[Object change descriptions]
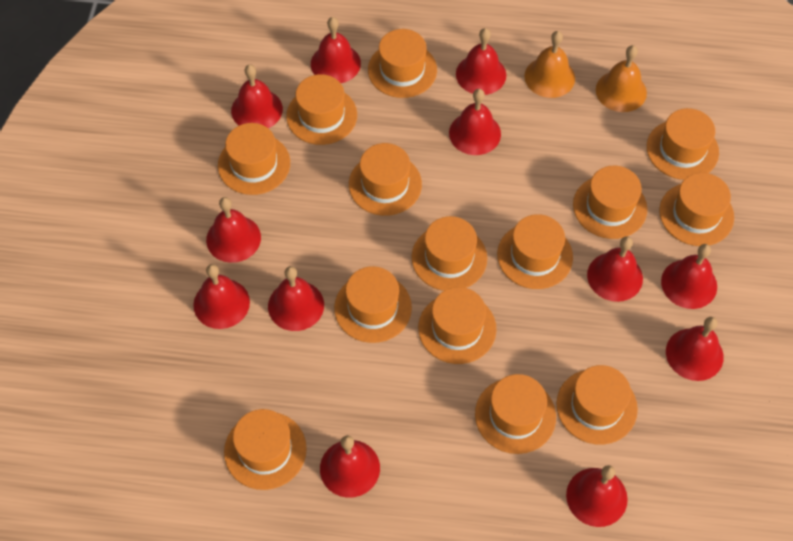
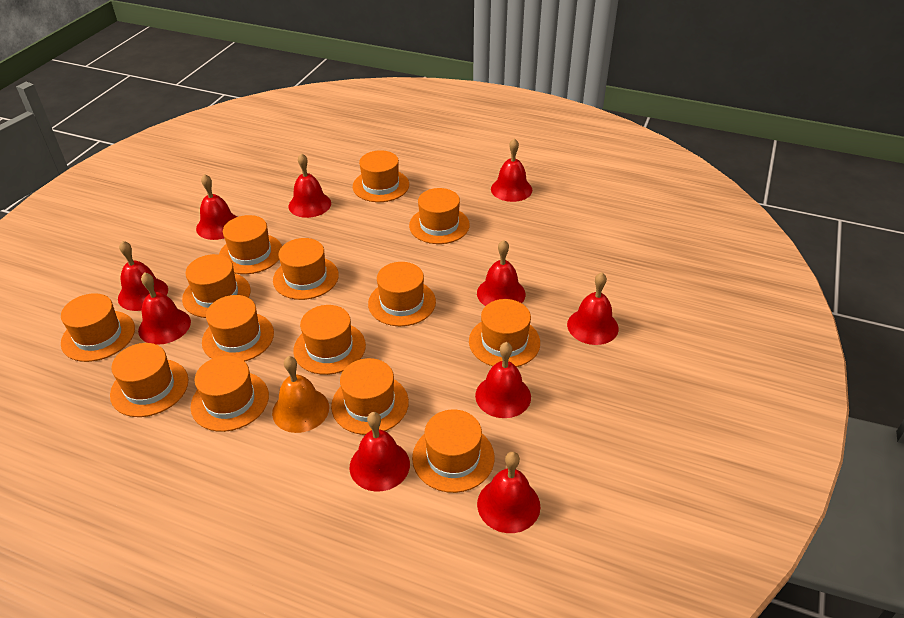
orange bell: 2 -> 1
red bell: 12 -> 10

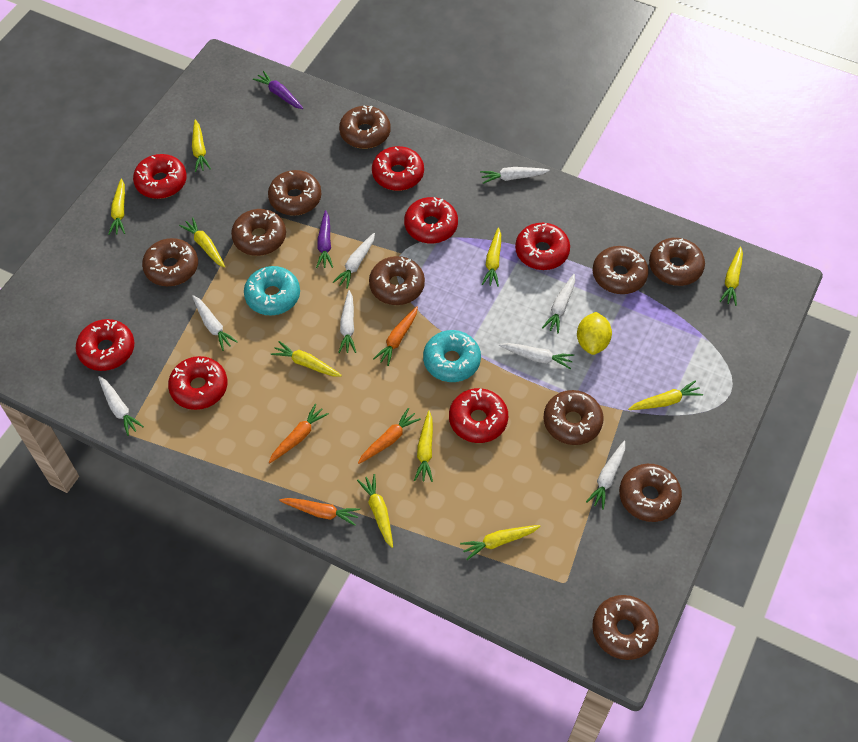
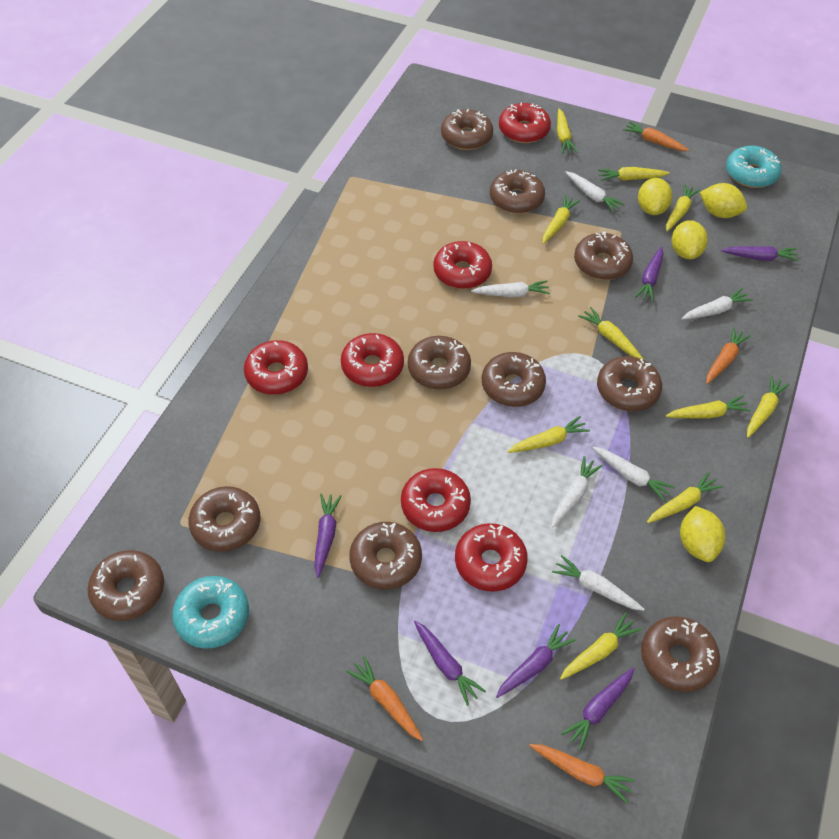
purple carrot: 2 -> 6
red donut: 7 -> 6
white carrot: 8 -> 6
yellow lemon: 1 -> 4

- **Your goal**:
Type out all of the records exactly, leaving out any picture.

- **Answer space**:
orange bell: 2 -> 1
red bell: 12 -> 10

purple carrot: 2 -> 6
red donut: 7 -> 6
white carrot: 8 -> 6
yellow lemon: 1 -> 4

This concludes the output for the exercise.